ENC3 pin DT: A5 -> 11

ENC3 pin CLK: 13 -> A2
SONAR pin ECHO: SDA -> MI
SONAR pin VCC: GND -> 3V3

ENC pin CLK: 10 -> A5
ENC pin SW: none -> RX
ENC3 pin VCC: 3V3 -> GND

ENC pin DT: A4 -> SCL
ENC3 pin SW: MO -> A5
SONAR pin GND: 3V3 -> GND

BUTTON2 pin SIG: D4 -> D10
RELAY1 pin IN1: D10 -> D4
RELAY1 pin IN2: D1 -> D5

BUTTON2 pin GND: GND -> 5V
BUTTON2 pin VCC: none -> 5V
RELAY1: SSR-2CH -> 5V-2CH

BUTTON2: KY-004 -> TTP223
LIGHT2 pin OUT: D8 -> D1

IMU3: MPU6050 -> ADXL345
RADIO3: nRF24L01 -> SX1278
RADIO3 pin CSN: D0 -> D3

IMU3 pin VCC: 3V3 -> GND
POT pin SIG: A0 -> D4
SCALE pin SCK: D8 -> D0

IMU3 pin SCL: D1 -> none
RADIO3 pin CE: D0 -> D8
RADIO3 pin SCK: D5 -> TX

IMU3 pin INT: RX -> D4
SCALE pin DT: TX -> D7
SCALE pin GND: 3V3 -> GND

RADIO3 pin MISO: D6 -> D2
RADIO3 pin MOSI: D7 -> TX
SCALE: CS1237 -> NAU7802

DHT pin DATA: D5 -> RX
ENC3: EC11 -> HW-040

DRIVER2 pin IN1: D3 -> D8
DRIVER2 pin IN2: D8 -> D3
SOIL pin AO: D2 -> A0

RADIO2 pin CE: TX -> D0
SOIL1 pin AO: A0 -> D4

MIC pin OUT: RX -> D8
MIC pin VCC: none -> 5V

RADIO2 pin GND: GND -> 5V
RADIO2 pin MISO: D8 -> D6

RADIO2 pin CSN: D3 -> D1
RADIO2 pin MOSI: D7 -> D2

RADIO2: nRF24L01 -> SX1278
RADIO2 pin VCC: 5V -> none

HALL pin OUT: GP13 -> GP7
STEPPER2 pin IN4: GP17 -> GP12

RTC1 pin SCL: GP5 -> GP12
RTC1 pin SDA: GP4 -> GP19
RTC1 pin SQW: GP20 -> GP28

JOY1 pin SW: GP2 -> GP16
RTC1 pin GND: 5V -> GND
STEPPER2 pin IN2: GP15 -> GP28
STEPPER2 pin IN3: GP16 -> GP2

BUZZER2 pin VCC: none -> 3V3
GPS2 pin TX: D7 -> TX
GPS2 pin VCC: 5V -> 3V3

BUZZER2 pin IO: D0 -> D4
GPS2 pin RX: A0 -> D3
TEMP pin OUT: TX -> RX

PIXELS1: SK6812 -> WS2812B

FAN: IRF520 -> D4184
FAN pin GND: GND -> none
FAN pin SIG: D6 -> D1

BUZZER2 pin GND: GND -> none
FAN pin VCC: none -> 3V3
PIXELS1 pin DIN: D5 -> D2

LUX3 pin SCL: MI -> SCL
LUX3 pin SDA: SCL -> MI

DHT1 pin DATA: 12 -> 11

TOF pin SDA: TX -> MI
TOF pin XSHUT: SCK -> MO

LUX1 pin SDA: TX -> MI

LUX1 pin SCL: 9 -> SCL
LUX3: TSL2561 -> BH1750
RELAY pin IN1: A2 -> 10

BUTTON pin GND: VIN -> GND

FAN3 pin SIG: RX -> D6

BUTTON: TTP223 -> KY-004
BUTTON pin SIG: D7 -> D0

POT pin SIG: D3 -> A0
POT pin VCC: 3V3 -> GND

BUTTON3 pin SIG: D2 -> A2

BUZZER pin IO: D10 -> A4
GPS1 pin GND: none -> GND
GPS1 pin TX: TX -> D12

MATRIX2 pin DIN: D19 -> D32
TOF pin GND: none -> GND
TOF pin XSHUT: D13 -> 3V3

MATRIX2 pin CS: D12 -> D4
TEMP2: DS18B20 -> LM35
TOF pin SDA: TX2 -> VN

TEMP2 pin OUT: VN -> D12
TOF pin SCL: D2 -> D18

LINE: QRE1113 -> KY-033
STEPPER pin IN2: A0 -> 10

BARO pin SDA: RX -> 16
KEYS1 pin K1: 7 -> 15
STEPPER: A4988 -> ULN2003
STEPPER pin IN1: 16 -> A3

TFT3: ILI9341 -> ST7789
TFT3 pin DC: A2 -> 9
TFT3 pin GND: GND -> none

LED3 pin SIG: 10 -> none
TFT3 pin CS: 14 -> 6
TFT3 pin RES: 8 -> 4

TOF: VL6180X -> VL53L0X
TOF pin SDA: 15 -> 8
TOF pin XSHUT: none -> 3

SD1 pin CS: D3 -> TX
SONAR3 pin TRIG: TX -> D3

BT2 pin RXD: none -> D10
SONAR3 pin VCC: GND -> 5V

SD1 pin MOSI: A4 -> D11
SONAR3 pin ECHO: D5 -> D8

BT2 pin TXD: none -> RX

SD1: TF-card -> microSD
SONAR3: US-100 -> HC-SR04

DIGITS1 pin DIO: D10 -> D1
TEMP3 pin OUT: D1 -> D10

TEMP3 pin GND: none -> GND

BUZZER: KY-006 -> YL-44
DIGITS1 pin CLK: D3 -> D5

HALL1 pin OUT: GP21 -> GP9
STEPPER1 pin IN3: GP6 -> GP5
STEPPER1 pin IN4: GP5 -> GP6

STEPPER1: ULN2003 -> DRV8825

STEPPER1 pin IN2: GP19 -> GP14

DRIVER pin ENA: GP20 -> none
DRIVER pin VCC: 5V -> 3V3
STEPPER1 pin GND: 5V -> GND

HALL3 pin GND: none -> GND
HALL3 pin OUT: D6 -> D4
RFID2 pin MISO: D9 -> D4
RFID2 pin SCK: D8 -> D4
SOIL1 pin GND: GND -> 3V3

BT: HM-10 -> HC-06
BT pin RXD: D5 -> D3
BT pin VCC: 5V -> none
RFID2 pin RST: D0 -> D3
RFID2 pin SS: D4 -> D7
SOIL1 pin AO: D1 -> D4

+--

● **ABOUT THIS TASK**: Beginning with the line that contains "SOIL1 pin GND: GND -> 3V3", each line of the records above through the last one must be printed word for word.

● **SOLUTION TO THIS TASK**:
SOIL1 pin GND: GND -> 3V3

BT: HM-10 -> HC-06
BT pin RXD: D5 -> D3
BT pin VCC: 5V -> none
RFID2 pin RST: D0 -> D3
RFID2 pin SS: D4 -> D7
SOIL1 pin AO: D1 -> D4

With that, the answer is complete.